» **PROBLEM REQUIREMENTS**: Where the records hold the string "orange", show the whole line it sits on.

***** RECORDS SUPPLIED *****

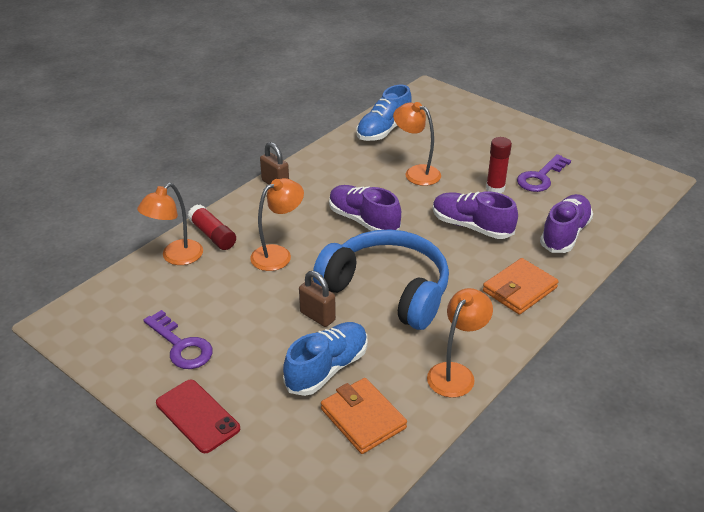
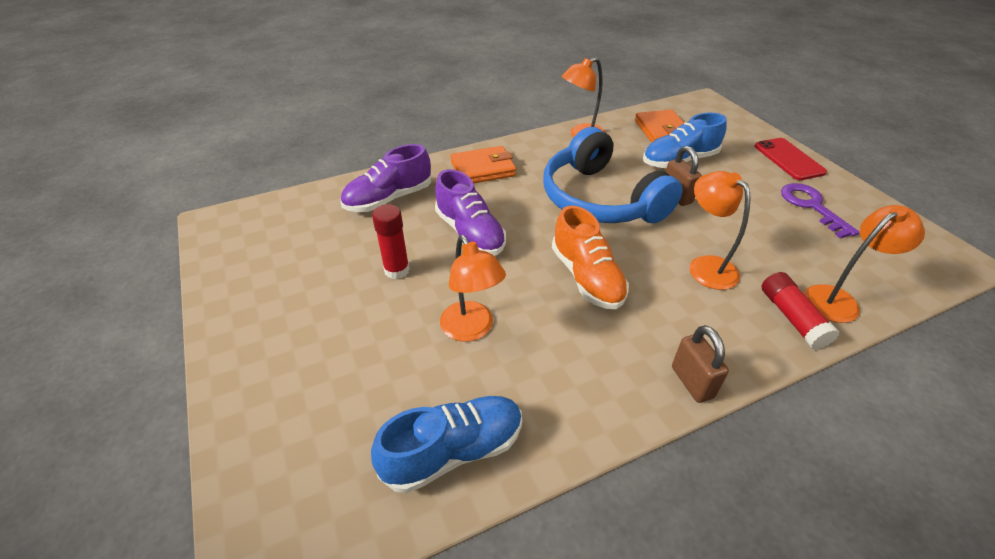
camera: 155 degrees left, 5 degrees up
(278, 254) = (705, 266): orange lamp -> orange lamp turned 75 degrees clockwise
(363, 221) = (587, 277): purple shoe -> orange shoe
(540, 177) = (328, 268): purple key -> none

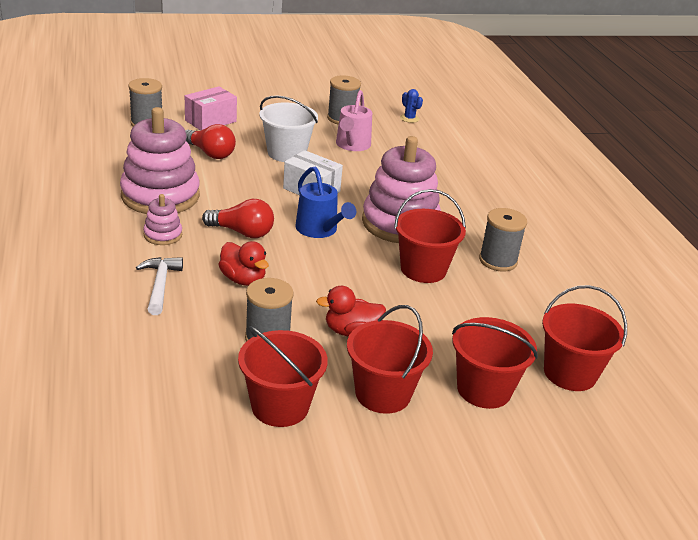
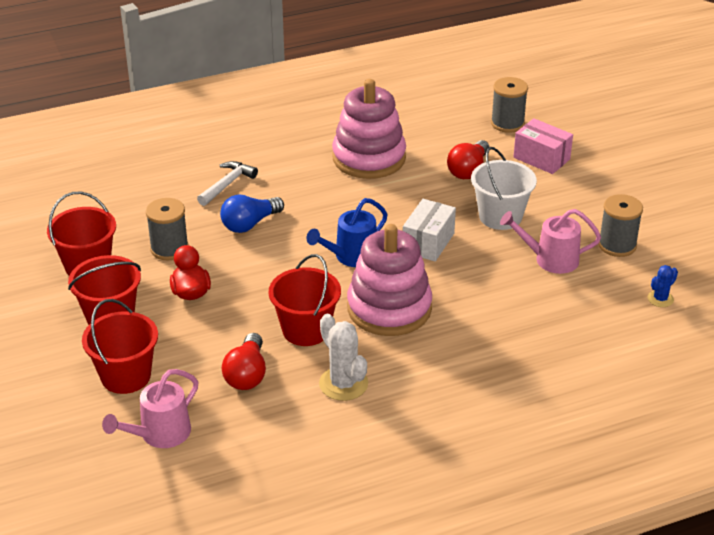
camera: 85 degrees right, 5 degrees up
(160, 285) = (227, 184): white hammer -> white hammer turned 45 degrees counterclockwise
(163, 235) = (303, 171): pink stacking toy -> none
(242, 232) = (326, 212): red light bulb -> red light bulb (247, 374)
(243, 279) = (250, 224): red duck -> blue light bulb
(498, 261) = (343, 384): grey spool -> white cactus
(570, 373) = (159, 434): red bucket -> pink watering can

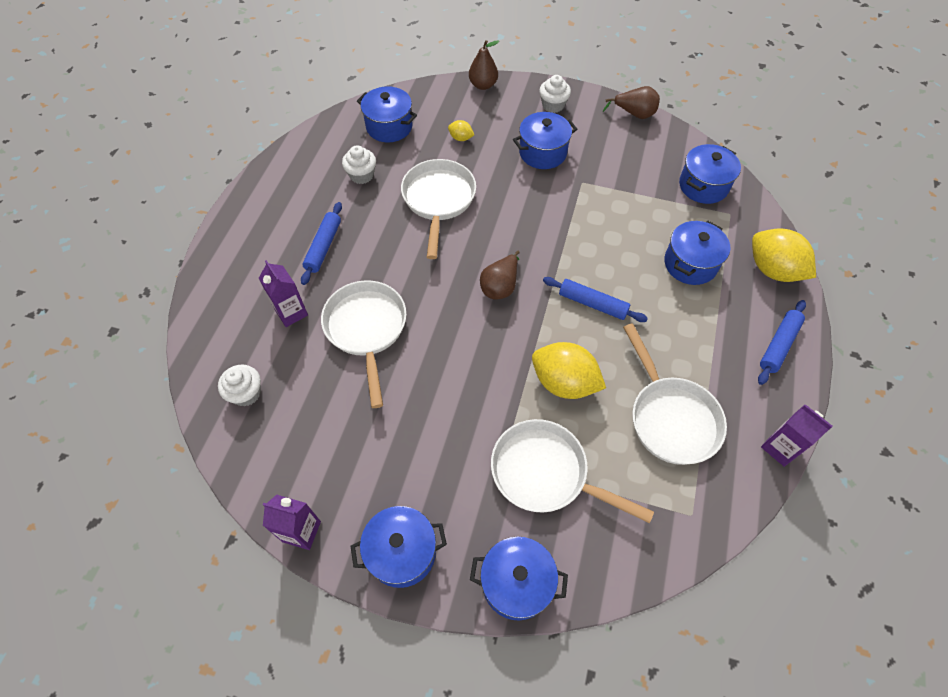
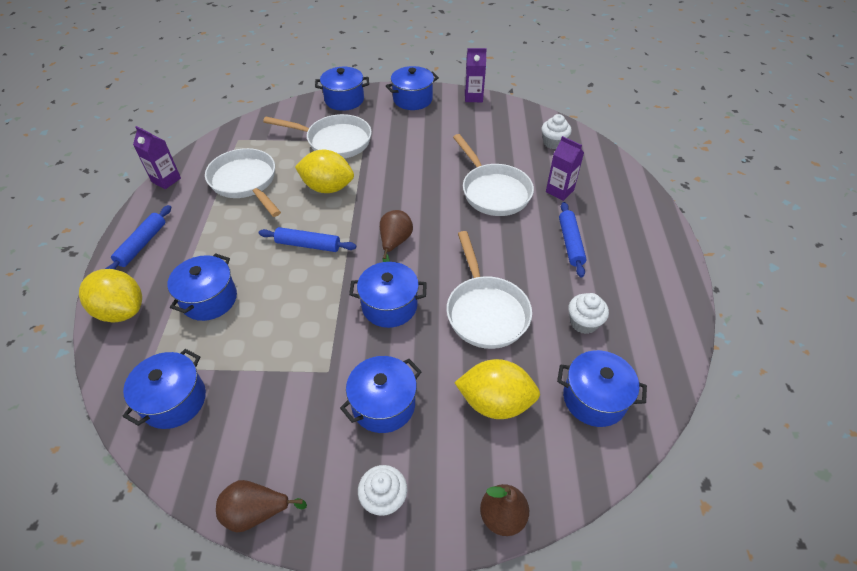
camera: 165 degrees right, 10 degrees down
(461, 138) = (495, 402): yellow lemon -> yellow lemon, size x2.16
(521, 222) = (389, 306): none -> blue pot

*****

» **RESULT OF THIS EXERCISE**:
(278, 254) = (705, 266): orange lamp -> orange lamp turned 75 degrees clockwise
(363, 221) = (587, 277): purple shoe -> orange shoe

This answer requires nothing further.